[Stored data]
:::::
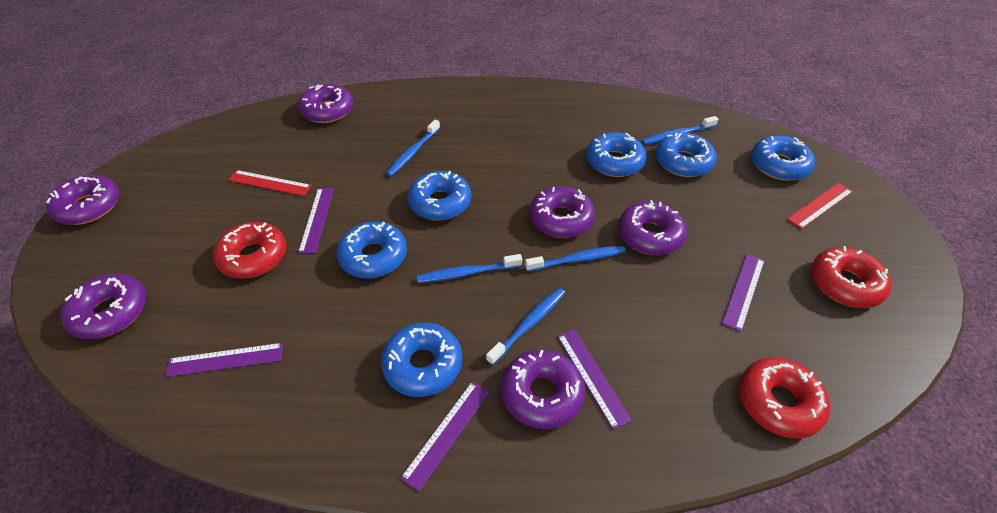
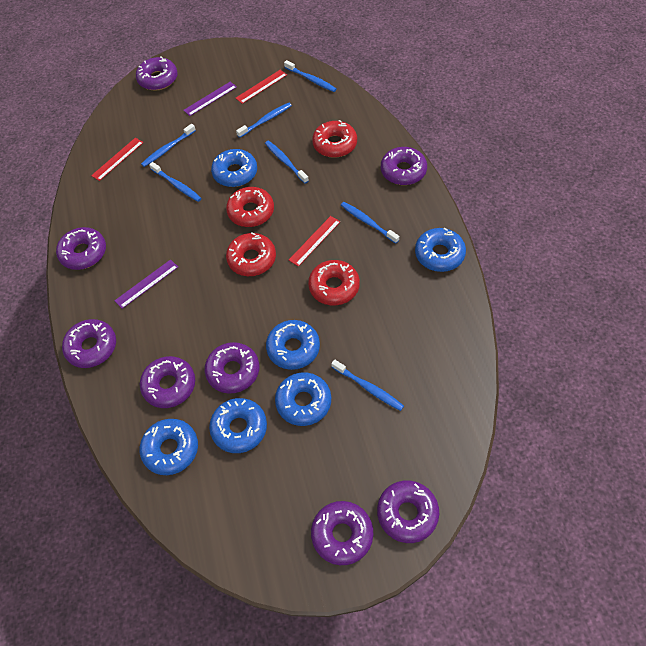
blue toothbrush: 5 -> 7
purple donut: 6 -> 8
purple ruler: 5 -> 2
red donut: 3 -> 4
red ruler: 2 -> 3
:::::
* **Problem description**: You are asked to reproduce each line above exactly, but to exclude the pictures.

* **Response to this exercise**:
blue toothbrush: 5 -> 7
purple donut: 6 -> 8
purple ruler: 5 -> 2
red donut: 3 -> 4
red ruler: 2 -> 3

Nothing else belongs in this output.